Modification records:
────────

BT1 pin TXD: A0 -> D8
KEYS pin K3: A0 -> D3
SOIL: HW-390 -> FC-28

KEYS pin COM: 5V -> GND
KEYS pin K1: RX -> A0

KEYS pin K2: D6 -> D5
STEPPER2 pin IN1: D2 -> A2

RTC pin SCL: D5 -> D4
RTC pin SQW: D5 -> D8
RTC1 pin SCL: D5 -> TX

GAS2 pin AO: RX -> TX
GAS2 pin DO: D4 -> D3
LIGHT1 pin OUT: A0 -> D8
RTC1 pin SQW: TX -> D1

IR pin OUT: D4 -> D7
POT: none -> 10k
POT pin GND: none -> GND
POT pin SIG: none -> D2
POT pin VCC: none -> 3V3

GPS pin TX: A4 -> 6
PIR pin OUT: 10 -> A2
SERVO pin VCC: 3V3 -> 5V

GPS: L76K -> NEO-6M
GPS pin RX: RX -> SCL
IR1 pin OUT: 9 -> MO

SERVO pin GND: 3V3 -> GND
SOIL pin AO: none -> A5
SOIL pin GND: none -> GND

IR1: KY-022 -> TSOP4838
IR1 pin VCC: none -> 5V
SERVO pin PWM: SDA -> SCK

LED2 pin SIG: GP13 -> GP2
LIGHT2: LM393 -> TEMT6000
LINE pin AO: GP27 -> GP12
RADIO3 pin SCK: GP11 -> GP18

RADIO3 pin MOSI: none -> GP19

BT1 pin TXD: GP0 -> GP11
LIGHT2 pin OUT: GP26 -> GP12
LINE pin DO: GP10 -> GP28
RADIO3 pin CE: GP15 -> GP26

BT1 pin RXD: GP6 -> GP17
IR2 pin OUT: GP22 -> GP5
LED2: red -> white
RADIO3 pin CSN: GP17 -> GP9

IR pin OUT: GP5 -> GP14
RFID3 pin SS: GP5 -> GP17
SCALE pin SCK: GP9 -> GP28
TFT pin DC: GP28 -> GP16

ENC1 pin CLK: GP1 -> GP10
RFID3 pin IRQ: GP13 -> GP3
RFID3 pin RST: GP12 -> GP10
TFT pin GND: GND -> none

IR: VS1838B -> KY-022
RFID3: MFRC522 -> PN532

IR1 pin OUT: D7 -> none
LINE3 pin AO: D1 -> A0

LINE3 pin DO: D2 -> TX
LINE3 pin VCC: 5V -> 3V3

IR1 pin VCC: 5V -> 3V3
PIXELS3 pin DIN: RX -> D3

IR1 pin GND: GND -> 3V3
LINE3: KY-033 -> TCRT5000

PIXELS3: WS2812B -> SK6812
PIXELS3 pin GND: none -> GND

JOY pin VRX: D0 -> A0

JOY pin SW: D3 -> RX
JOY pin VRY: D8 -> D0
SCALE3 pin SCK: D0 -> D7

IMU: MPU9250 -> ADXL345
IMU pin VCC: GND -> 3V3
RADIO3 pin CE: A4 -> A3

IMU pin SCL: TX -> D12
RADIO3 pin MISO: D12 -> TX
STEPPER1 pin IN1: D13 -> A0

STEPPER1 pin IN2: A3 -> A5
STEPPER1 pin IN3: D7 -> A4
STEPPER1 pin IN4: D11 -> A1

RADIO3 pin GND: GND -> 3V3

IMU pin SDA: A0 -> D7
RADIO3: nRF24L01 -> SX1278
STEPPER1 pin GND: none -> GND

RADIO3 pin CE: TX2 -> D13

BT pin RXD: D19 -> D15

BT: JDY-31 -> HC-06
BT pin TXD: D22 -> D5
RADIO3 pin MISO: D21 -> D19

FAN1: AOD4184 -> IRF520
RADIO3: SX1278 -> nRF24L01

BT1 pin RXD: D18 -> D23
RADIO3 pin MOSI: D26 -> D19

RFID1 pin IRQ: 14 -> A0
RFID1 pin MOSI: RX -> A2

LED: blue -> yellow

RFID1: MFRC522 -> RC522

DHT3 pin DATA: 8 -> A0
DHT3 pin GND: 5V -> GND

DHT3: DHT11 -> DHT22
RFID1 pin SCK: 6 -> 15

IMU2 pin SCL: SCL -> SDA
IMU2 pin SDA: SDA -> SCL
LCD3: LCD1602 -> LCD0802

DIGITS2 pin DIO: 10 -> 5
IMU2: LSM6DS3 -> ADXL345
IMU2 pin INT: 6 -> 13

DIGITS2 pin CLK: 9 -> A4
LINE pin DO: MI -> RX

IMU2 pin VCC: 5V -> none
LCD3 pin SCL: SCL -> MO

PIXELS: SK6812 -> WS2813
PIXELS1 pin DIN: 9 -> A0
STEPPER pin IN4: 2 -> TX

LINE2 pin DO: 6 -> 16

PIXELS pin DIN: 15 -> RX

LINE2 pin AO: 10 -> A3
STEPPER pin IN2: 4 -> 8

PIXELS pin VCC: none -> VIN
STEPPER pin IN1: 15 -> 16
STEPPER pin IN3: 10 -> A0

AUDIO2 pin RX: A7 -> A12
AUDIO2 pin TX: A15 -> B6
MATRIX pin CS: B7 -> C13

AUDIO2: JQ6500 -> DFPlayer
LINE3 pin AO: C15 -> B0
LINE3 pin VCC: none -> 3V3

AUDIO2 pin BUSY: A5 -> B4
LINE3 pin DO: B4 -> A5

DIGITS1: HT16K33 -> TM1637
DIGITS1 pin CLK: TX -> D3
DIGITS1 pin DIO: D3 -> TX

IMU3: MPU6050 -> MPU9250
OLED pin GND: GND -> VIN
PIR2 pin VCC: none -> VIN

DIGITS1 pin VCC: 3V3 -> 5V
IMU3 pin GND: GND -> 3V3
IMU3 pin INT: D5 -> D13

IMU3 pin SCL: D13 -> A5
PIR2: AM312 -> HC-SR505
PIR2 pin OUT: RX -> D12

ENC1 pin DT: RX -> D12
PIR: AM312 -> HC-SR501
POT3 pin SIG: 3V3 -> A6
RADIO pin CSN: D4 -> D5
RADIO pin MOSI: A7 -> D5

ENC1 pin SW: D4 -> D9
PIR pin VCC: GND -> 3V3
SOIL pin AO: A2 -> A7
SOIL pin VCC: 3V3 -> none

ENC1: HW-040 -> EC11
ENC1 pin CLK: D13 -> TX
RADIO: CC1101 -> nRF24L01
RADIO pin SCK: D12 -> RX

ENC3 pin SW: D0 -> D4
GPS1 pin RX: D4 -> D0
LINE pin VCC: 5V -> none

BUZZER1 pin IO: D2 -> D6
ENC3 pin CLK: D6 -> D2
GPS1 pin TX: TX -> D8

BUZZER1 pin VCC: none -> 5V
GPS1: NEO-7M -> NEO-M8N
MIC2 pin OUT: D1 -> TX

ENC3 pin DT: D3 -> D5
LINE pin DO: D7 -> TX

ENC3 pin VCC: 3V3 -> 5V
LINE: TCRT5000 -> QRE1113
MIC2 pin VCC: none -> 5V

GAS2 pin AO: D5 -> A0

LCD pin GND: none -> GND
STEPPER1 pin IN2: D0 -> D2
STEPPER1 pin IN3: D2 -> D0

────────

EXERCISE DIRECTIONS: For the string "MISO", return every line of the data where it appears.

RESPONSE AREA:
RADIO3 pin MISO: D12 -> TX
RADIO3 pin MISO: D21 -> D19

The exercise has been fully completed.